(Dataset entries)
-=-=-

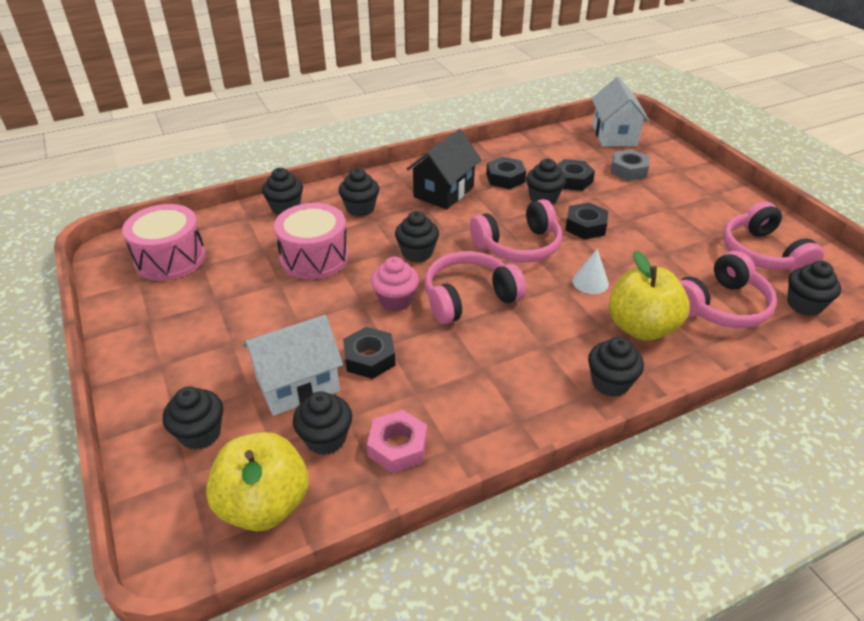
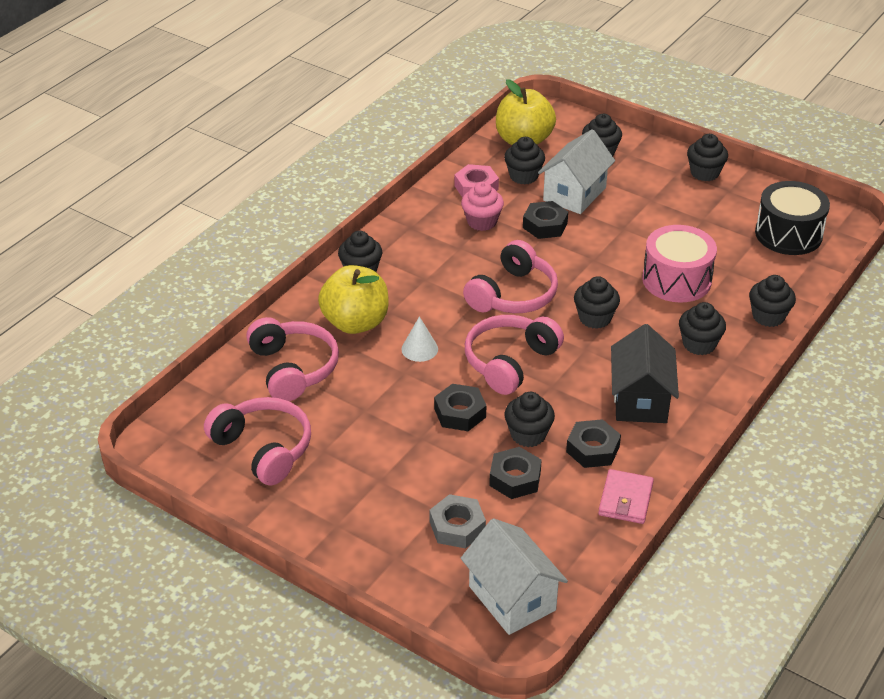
camera: 150 degrees right, 0 degrees up
(170, 259) = (788, 234): pink drum -> black drum
(396, 300) = (569, 271): pink cupcake -> pink cupcake (482, 222)
(508, 151) = (625, 499): none -> pink wallet
(720, 306) = (293, 369): pink headphones -> pink headphones turned 135 degrees clockwise
(804, 304) = (216, 400): black cupcake -> black cupcake (704, 173)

-=-=-

# Your instructions
Take the records above and transcribe them exactly, dropping every picture.

# Exercise output
camera: 150 degrees right, 0 degrees up
(170, 259) = (788, 234): pink drum -> black drum
(396, 300) = (569, 271): pink cupcake -> pink cupcake (482, 222)
(508, 151) = (625, 499): none -> pink wallet
(720, 306) = (293, 369): pink headphones -> pink headphones turned 135 degrees clockwise
(804, 304) = (216, 400): black cupcake -> black cupcake (704, 173)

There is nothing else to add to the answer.